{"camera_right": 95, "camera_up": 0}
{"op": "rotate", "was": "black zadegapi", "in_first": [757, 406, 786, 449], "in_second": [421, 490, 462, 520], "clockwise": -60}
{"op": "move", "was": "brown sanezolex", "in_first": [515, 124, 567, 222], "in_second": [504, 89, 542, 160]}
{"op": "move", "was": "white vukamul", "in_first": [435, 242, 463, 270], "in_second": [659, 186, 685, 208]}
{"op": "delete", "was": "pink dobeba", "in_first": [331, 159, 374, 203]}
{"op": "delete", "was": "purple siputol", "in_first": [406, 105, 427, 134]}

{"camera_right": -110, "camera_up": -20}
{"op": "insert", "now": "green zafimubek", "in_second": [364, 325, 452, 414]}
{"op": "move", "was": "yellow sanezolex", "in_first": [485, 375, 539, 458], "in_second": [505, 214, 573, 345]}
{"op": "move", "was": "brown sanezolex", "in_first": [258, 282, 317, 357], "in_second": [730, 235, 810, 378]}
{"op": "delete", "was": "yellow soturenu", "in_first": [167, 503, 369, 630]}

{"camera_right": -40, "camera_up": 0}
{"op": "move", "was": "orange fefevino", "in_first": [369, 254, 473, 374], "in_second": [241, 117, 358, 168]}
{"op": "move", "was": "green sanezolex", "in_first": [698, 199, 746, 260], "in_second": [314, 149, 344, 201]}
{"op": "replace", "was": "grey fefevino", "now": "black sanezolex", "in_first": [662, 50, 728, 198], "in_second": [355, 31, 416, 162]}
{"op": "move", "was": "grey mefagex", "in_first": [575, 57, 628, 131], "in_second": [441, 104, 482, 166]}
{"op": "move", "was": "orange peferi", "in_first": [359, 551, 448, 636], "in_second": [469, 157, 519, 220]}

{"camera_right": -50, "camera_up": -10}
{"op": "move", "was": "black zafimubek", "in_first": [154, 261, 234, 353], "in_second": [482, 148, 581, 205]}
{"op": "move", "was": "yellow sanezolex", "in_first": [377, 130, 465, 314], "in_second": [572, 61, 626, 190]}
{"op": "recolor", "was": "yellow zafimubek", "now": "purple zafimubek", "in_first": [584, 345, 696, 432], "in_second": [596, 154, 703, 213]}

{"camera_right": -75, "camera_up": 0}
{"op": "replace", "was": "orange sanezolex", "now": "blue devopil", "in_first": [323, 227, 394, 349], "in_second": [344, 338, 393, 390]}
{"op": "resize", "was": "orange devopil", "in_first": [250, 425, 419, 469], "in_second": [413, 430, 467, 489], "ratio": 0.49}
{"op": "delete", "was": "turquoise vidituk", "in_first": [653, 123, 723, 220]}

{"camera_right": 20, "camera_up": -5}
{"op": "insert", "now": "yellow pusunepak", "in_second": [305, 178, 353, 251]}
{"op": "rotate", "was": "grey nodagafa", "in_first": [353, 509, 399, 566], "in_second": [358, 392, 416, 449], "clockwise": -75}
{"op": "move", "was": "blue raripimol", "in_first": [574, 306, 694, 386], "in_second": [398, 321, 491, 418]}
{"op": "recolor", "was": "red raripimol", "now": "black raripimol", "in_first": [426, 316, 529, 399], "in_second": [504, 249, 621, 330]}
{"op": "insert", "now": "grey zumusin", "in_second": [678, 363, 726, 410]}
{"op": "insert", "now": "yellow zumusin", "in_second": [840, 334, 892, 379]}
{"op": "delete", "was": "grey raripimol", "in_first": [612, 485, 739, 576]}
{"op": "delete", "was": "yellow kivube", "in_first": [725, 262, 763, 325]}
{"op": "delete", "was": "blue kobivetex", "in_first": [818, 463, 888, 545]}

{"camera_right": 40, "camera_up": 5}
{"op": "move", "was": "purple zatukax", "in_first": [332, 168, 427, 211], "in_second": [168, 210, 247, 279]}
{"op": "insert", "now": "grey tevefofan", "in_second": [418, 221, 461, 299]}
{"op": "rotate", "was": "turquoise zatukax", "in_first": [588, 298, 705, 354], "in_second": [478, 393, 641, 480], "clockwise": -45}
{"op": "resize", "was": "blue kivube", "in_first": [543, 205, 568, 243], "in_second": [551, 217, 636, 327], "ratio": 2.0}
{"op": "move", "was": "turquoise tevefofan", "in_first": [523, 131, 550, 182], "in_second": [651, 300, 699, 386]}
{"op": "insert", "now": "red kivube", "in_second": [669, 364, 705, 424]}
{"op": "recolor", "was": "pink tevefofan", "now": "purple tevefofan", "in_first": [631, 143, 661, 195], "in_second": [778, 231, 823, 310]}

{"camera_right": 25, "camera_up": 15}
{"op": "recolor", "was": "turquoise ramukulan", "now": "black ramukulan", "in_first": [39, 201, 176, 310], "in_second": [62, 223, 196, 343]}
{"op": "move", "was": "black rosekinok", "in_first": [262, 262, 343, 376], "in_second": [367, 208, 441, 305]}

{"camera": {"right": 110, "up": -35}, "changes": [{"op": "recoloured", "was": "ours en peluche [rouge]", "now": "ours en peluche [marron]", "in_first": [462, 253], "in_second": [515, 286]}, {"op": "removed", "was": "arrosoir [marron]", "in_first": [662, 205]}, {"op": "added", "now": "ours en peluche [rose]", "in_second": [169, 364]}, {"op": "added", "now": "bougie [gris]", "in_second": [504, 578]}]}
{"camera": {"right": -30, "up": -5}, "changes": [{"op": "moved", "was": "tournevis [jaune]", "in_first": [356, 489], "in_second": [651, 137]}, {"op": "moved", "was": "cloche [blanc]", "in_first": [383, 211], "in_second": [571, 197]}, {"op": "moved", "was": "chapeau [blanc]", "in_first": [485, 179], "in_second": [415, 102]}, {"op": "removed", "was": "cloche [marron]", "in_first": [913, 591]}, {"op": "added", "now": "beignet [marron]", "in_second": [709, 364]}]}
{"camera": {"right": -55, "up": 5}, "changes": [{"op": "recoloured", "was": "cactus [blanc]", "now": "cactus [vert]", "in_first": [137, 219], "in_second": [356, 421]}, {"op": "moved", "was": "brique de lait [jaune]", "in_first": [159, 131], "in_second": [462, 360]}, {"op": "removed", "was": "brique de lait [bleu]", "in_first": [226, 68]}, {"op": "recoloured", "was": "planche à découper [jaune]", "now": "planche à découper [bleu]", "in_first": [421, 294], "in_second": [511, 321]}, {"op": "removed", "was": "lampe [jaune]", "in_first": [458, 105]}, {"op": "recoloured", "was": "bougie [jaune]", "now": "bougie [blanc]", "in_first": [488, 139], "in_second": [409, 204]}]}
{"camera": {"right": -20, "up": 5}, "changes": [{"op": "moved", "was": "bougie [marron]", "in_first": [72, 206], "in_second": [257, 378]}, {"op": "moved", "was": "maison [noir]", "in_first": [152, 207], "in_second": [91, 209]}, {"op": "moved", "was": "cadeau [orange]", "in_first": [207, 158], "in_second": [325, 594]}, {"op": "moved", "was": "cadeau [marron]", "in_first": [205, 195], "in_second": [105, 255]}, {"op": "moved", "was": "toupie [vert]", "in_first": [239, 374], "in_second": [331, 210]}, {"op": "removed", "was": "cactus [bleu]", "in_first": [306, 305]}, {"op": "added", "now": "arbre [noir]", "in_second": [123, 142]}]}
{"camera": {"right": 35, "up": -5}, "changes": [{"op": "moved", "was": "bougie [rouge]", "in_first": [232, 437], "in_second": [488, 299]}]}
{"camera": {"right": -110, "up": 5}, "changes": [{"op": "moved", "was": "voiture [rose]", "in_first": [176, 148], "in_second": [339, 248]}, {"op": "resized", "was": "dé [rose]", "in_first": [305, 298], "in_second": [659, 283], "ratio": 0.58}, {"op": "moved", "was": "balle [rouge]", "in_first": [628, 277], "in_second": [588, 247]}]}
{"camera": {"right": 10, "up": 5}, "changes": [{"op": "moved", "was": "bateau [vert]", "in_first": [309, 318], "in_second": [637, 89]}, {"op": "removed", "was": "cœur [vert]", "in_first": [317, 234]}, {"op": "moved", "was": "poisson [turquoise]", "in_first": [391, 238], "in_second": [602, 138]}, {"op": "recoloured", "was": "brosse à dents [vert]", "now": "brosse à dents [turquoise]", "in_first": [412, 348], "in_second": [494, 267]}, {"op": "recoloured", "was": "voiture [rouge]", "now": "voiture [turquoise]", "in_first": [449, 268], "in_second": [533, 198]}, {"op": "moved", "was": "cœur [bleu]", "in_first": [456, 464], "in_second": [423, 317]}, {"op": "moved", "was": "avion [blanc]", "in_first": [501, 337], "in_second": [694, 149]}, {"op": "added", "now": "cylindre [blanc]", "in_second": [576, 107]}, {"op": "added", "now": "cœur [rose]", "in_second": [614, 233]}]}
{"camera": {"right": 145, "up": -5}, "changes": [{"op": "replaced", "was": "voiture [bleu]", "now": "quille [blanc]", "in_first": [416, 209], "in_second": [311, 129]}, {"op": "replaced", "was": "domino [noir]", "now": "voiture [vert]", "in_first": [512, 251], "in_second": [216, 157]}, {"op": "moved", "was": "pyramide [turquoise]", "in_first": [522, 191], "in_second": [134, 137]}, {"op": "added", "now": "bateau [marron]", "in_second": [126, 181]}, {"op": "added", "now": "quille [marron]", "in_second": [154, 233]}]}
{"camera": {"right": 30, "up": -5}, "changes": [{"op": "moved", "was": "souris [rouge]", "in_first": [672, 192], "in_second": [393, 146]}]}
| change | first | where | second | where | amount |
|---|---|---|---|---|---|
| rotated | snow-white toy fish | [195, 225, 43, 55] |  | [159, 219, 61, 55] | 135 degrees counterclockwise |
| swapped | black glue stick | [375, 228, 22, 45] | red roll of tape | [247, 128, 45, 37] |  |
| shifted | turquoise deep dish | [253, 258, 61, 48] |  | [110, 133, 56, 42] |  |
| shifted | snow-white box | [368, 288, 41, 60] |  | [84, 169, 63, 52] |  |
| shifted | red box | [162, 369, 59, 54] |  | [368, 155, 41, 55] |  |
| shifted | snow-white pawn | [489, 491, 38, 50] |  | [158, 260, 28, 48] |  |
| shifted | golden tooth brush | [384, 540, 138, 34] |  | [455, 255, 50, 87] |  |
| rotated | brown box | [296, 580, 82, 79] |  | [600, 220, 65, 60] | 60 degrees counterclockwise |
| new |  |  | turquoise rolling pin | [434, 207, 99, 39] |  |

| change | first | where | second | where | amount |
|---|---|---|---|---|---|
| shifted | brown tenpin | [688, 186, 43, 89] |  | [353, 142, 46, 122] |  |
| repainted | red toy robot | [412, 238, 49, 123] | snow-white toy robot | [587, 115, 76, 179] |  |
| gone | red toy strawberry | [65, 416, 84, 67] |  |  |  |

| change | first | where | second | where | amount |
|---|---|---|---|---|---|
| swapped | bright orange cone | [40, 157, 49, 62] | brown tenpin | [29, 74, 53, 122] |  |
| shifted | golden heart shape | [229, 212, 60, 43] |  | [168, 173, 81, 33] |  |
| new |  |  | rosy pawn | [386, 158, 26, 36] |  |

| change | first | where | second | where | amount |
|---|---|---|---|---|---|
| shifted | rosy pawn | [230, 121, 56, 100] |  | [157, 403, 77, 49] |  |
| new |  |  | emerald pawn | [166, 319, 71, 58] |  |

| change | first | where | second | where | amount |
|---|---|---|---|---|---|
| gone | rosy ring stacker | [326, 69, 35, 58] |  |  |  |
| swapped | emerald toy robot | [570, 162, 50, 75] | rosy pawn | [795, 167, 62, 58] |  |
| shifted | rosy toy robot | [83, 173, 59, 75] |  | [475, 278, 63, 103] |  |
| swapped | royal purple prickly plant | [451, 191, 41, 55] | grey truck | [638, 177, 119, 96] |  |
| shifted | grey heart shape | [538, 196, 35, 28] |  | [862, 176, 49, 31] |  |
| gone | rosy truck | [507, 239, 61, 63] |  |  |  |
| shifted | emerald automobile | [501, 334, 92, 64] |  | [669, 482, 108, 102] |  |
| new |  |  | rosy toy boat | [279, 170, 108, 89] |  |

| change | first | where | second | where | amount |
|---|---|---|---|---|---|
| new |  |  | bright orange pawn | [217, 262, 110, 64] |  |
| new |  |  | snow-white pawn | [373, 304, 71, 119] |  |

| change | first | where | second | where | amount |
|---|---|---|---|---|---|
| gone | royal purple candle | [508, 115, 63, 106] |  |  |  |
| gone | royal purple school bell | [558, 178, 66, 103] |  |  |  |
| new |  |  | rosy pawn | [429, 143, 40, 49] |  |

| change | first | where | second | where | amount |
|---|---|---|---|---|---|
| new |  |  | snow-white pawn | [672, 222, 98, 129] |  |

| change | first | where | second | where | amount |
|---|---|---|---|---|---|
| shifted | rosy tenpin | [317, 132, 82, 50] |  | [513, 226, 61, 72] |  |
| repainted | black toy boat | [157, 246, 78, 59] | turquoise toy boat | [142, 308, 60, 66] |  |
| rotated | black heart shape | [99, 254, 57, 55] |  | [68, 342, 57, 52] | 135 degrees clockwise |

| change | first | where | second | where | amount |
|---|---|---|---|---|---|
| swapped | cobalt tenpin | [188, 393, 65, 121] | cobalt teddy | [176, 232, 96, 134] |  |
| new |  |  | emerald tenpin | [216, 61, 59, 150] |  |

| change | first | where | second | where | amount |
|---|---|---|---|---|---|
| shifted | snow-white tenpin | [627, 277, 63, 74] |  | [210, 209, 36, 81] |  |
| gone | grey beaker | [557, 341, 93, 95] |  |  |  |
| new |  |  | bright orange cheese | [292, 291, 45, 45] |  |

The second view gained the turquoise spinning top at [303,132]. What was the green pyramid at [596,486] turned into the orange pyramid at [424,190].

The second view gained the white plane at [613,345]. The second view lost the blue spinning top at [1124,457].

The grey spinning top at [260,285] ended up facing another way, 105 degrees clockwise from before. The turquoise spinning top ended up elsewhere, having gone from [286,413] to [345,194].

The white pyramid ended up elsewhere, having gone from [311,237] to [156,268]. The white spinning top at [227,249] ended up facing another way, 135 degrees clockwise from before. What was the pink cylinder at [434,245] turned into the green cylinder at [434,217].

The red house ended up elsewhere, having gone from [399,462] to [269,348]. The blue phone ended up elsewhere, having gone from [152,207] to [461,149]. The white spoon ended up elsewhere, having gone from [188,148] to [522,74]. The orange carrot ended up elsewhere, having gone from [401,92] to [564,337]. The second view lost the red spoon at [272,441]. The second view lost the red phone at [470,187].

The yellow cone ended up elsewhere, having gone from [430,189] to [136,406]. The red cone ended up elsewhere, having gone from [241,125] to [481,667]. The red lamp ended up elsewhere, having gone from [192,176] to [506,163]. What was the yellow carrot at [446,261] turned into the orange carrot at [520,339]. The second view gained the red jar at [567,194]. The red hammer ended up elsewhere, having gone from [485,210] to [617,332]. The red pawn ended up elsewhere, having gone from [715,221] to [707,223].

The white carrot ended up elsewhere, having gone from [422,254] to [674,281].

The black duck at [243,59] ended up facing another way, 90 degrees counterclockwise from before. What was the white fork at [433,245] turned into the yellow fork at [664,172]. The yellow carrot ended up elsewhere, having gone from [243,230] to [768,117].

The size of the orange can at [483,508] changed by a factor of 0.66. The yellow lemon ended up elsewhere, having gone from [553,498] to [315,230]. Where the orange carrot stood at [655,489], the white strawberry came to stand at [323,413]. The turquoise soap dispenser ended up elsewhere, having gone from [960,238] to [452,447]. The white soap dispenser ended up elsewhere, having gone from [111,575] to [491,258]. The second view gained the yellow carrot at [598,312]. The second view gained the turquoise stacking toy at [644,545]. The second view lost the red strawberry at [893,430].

^^^^^^^^^^^^^^^^

**Work order:** Every line above from the line with "491, 38, 50]" to the line with "60 degrees counterclockwise |" is wanted, ends included; write them out exactly and add no other line.

**Answer below:**
| shifted | snow-white pawn | [489, 491, 38, 50] |  | [158, 260, 28, 48] |  |
| shifted | golden tooth brush | [384, 540, 138, 34] |  | [455, 255, 50, 87] |  |
| rotated | brown box | [296, 580, 82, 79] |  | [600, 220, 65, 60] | 60 degrees counterclockwise |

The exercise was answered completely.